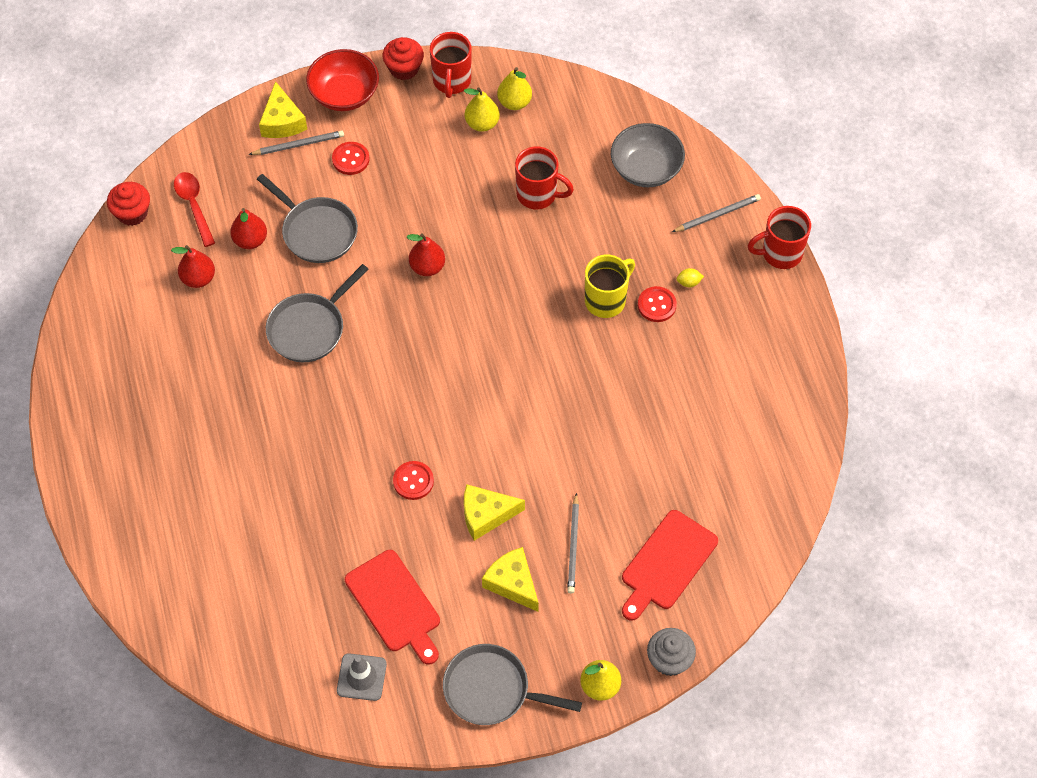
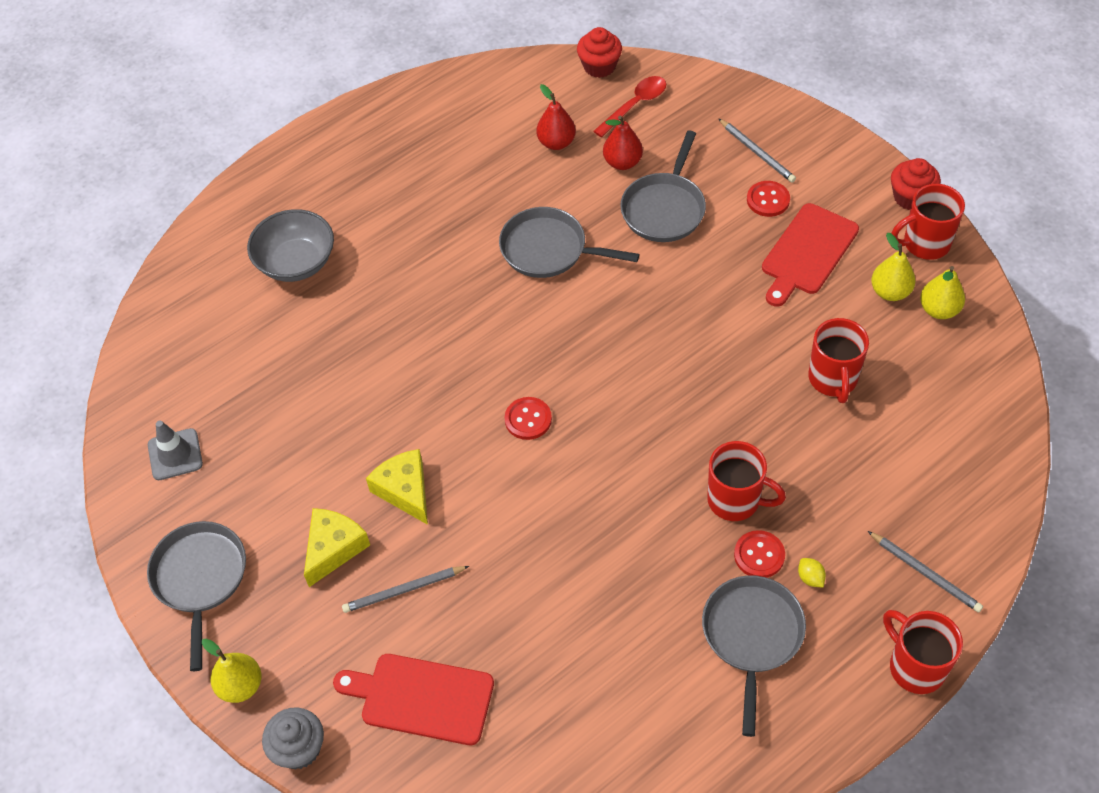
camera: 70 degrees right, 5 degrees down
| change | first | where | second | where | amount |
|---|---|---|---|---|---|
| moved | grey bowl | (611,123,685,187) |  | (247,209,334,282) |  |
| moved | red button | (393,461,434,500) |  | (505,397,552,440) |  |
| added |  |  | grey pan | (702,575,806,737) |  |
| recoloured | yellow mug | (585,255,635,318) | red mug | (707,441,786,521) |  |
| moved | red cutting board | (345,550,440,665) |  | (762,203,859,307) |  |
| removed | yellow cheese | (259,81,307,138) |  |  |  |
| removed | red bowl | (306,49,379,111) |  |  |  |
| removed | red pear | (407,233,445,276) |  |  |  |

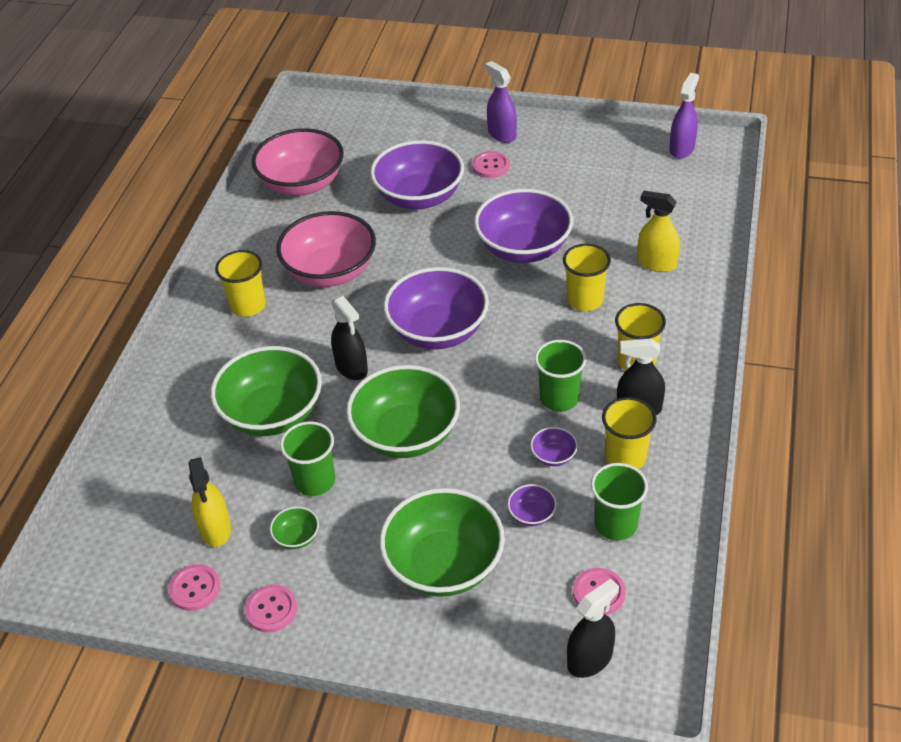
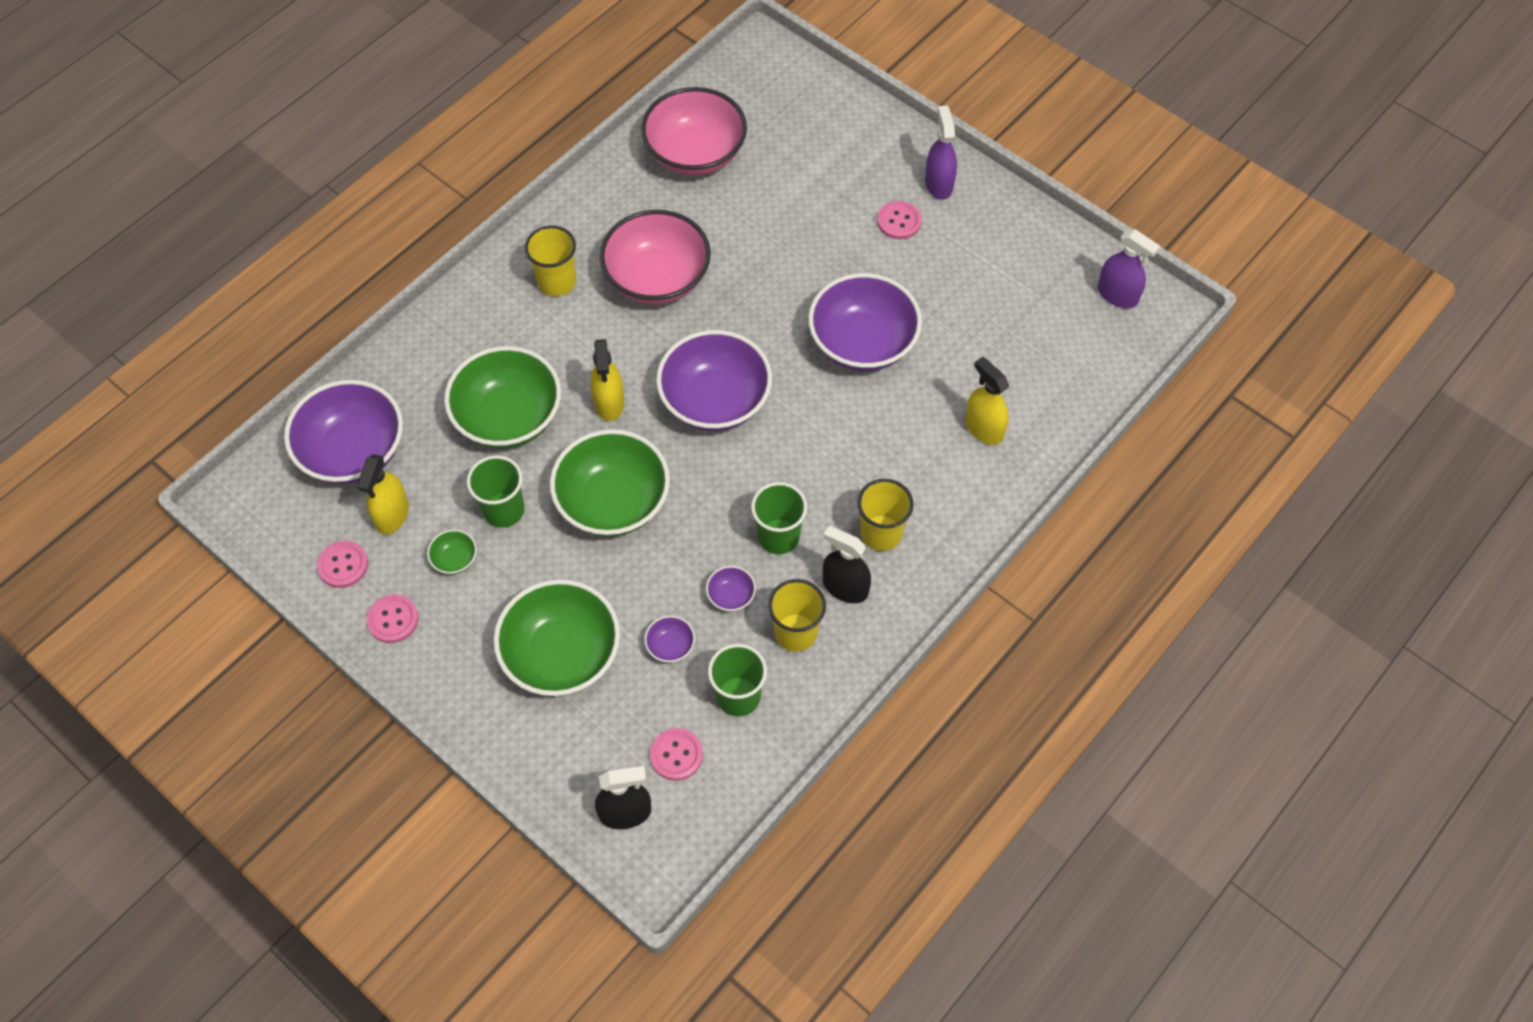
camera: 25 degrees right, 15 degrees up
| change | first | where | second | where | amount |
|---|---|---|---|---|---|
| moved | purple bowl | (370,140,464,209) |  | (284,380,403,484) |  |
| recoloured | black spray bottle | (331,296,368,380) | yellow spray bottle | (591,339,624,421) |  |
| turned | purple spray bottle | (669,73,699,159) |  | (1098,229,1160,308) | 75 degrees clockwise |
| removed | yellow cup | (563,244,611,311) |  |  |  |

----

### Problem
Could you repeat the data exactly, omitting its pictures?

### Answer to the problem
camera: 70 degrees right, 5 degrees down
| change | first | where | second | where | amount |
|---|---|---|---|---|---|
| moved | grey bowl | (611,123,685,187) |  | (247,209,334,282) |  |
| moved | red button | (393,461,434,500) |  | (505,397,552,440) |  |
| added |  |  | grey pan | (702,575,806,737) |  |
| recoloured | yellow mug | (585,255,635,318) | red mug | (707,441,786,521) |  |
| moved | red cutting board | (345,550,440,665) |  | (762,203,859,307) |  |
| removed | yellow cheese | (259,81,307,138) |  |  |  |
| removed | red bowl | (306,49,379,111) |  |  |  |
| removed | red pear | (407,233,445,276) |  |  |  |

camera: 25 degrees right, 15 degrees up
| change | first | where | second | where | amount |
|---|---|---|---|---|---|
| moved | purple bowl | (370,140,464,209) |  | (284,380,403,484) |  |
| recoloured | black spray bottle | (331,296,368,380) | yellow spray bottle | (591,339,624,421) |  |
| turned | purple spray bottle | (669,73,699,159) |  | (1098,229,1160,308) | 75 degrees clockwise |
| removed | yellow cup | (563,244,611,311) |  |  |  |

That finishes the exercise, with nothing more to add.